## Your goal
Please rewrite the stretch from the start of the material through the line containing "purple circle: moved 2 px right, 4 px up", swapping "purple cross" for "green cross" and leaving everything else unchanged.

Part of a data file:

+++++

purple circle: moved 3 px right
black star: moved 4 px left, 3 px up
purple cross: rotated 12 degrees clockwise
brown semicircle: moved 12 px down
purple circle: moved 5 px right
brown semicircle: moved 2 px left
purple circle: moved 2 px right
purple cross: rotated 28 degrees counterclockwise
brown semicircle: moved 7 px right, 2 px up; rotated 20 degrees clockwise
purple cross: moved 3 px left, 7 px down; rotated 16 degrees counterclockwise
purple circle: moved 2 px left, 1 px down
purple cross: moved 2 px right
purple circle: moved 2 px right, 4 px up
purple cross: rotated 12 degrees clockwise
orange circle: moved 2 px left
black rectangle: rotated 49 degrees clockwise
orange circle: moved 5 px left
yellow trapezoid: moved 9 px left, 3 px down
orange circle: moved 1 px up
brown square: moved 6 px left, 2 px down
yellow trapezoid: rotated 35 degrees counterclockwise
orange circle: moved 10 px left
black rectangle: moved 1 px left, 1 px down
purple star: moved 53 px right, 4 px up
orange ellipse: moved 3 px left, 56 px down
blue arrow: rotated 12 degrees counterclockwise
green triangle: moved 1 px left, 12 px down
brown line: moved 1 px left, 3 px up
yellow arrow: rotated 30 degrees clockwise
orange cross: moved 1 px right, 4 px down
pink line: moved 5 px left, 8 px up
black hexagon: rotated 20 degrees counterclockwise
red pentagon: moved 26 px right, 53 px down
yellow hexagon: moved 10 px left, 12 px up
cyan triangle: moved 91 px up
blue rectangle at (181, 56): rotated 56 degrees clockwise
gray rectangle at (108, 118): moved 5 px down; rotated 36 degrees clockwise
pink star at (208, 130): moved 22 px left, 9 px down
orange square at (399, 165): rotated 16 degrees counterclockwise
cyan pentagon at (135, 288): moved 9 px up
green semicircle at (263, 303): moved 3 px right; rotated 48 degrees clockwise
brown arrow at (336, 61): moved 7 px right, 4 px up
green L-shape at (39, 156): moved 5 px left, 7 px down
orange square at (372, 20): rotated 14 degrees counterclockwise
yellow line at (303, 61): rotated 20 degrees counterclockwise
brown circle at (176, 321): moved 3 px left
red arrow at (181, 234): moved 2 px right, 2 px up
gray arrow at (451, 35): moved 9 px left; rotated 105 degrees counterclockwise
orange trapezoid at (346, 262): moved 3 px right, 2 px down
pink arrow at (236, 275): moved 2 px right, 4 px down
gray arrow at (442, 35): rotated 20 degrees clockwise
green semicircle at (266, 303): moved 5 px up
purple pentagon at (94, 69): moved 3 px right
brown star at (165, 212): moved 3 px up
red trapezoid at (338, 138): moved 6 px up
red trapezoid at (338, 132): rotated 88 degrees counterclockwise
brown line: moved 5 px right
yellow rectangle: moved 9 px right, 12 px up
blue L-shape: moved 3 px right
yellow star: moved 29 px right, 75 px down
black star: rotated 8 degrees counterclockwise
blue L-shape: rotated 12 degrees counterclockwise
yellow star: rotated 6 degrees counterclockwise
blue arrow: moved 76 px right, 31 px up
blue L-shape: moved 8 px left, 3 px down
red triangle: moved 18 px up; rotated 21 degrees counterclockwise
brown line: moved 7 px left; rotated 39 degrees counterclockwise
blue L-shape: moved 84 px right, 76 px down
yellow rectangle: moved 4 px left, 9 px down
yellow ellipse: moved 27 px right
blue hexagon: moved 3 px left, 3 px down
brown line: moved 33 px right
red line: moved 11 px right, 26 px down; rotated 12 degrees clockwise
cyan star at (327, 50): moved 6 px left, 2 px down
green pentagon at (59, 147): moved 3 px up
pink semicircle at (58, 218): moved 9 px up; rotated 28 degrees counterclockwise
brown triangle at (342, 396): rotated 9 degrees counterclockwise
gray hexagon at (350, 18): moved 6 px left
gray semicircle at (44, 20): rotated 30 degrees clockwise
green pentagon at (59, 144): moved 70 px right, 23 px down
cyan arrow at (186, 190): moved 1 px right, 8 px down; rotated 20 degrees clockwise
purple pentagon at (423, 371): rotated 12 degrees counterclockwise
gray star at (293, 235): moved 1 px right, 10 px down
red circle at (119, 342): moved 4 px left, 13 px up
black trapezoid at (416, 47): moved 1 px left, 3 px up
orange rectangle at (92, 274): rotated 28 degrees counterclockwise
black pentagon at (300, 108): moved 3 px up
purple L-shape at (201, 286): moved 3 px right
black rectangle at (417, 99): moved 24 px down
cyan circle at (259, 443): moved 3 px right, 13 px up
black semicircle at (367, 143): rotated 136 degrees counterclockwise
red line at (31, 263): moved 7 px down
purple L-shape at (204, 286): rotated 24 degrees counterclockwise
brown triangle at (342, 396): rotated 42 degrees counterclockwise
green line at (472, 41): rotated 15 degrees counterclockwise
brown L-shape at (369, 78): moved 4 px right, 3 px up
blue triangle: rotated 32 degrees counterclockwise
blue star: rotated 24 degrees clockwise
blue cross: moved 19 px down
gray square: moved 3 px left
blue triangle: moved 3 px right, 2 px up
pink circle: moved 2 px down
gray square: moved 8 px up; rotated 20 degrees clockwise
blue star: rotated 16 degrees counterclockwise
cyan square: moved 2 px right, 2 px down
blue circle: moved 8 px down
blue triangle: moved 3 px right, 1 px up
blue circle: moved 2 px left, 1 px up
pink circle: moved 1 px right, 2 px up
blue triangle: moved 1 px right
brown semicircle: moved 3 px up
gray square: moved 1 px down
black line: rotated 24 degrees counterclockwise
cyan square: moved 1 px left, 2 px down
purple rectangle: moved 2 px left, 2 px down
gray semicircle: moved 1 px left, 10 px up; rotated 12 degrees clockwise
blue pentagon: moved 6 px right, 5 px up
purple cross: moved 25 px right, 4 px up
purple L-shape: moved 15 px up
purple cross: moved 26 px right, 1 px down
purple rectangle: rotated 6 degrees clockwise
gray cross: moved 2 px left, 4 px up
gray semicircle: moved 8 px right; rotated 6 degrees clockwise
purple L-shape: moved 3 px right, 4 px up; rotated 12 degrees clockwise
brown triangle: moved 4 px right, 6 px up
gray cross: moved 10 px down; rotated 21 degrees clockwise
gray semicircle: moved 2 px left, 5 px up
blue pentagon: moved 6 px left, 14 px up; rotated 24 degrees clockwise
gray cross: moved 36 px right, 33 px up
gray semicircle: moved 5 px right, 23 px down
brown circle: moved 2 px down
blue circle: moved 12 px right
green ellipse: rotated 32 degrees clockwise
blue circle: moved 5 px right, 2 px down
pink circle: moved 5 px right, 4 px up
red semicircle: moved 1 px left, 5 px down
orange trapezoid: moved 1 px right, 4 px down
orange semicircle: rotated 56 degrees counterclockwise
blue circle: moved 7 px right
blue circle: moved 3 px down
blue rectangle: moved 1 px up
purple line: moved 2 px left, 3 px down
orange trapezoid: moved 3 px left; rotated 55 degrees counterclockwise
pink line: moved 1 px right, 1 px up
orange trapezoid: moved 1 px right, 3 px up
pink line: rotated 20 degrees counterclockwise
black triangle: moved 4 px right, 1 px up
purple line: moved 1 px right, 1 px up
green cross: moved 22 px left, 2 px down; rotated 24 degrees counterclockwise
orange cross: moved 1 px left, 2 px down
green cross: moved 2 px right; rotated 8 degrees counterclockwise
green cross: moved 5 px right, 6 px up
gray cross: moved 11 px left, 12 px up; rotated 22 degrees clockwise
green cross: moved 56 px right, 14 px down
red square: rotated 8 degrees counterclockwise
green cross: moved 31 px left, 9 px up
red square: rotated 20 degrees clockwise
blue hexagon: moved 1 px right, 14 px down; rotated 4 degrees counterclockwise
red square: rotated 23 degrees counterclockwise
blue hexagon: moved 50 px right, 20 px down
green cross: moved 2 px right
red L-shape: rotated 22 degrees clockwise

+++++

## The answer
purple circle: moved 3 px right
black star: moved 4 px left, 3 px up
green cross: rotated 12 degrees clockwise
brown semicircle: moved 12 px down
purple circle: moved 5 px right
brown semicircle: moved 2 px left
purple circle: moved 2 px right
green cross: rotated 28 degrees counterclockwise
brown semicircle: moved 7 px right, 2 px up; rotated 20 degrees clockwise
green cross: moved 3 px left, 7 px down; rotated 16 degrees counterclockwise
purple circle: moved 2 px left, 1 px down
green cross: moved 2 px right
purple circle: moved 2 px right, 4 px up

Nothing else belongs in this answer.